Instructions to follow. The required output is the line containing "brown teapot [227,134,313,186]" and every line after it, transcribed exactly through the end of the data below.
>>
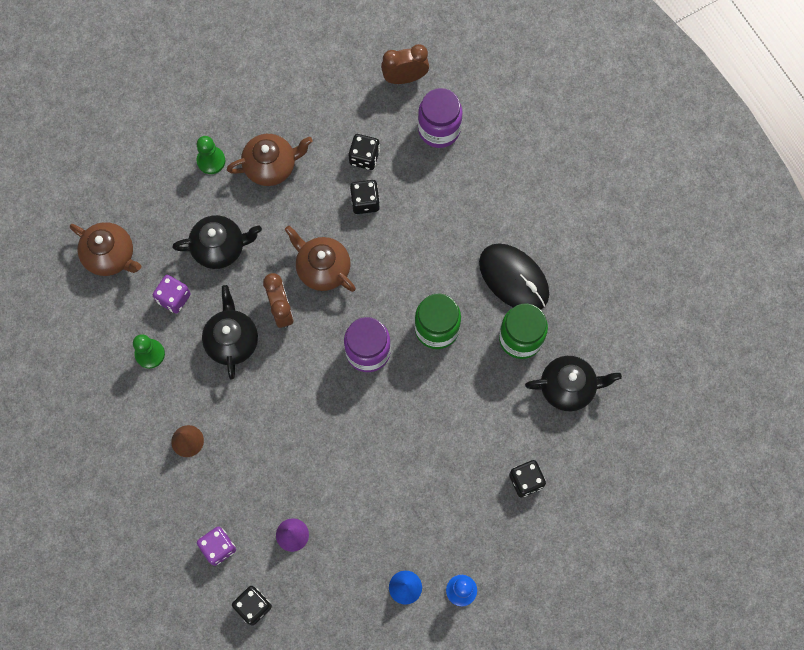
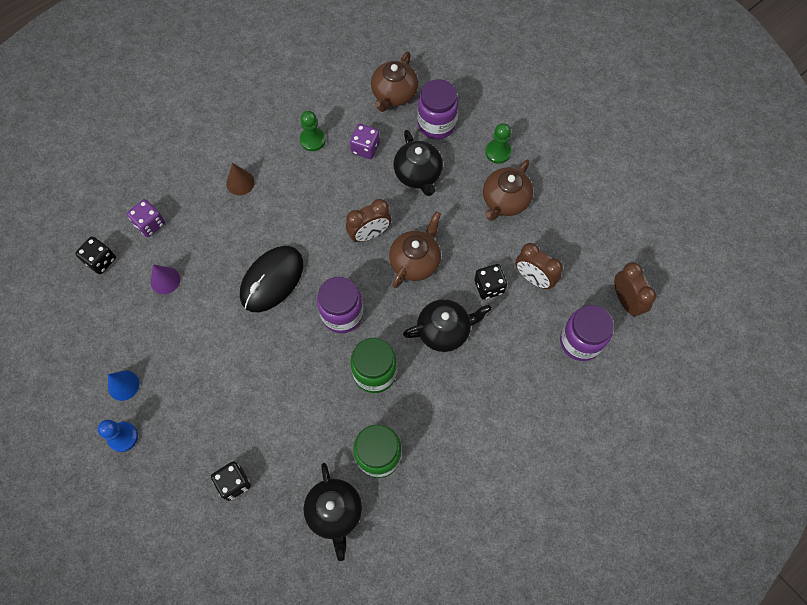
camera: 80 degrees right, 5 degrees down
black teapot [202,285,258,380] -> black teapot moved to [403,299,491,352]
brown teapot [227,134,313,186] -> brown teapot turned 60 degrees clockwise [483,159,533,221]
black dice [349,134,380,170] -> brown clock [515,243,563,289]
black mouse [479,243,549,310] -> black mouse moved to [240,246,303,312]
none -> purple jar [418,79,458,139]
<<
Completed exercise.
brown teapot [227,134,313,186] -> brown teapot turned 60 degrees clockwise [483,159,533,221]
black dice [349,134,380,170] -> brown clock [515,243,563,289]
black mouse [479,243,549,310] -> black mouse moved to [240,246,303,312]
none -> purple jar [418,79,458,139]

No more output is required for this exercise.